▶ Instructions to follow: Please output the entries that follow exactly, without a single image.

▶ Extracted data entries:
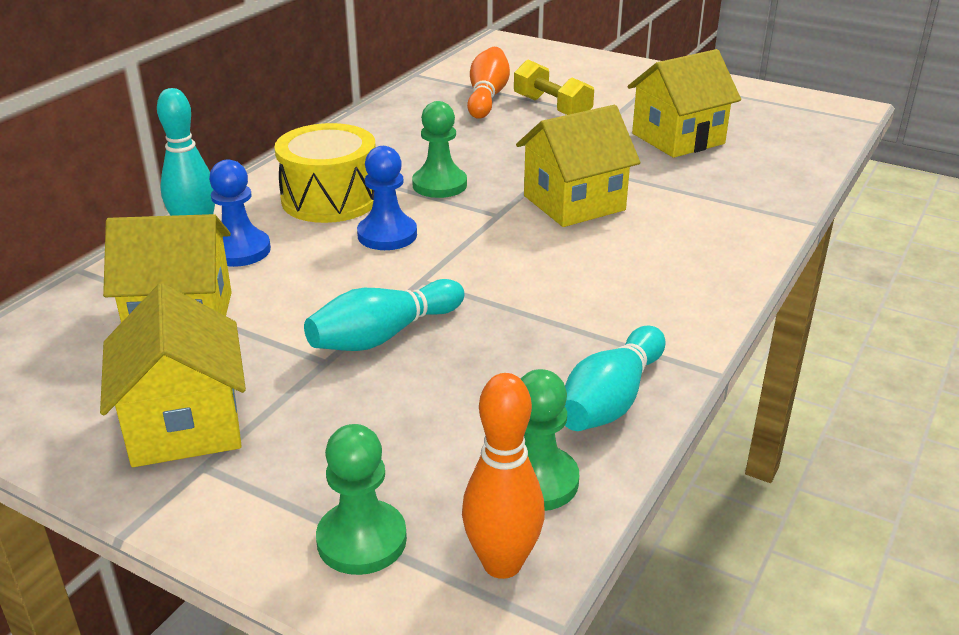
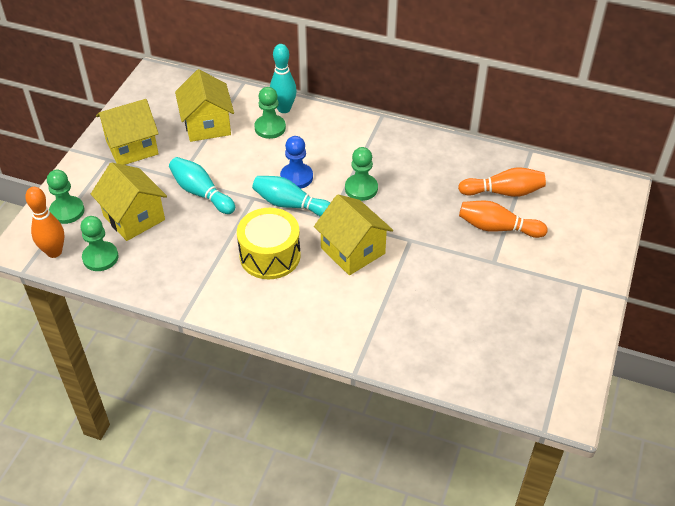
camera: 80 degrees right, 15 degrees up
(239, 250) = (270, 128): blue pawn -> green pawn
(330, 199) = (332, 147): yellow drum -> yellow drum (270, 255)
(552, 108) = (497, 228): yellow dumbbell -> orange bowling pin
(611, 400) = (157, 278): turquoise bowling pin -> turquoise bowling pin (291, 205)
(678, 138) = (467, 300): yellow house -> yellow house (134, 218)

▶ Solution to this exercise:
camera: 80 degrees right, 15 degrees up
(239, 250) = (270, 128): blue pawn -> green pawn
(330, 199) = (332, 147): yellow drum -> yellow drum (270, 255)
(552, 108) = (497, 228): yellow dumbbell -> orange bowling pin
(611, 400) = (157, 278): turquoise bowling pin -> turquoise bowling pin (291, 205)
(678, 138) = (467, 300): yellow house -> yellow house (134, 218)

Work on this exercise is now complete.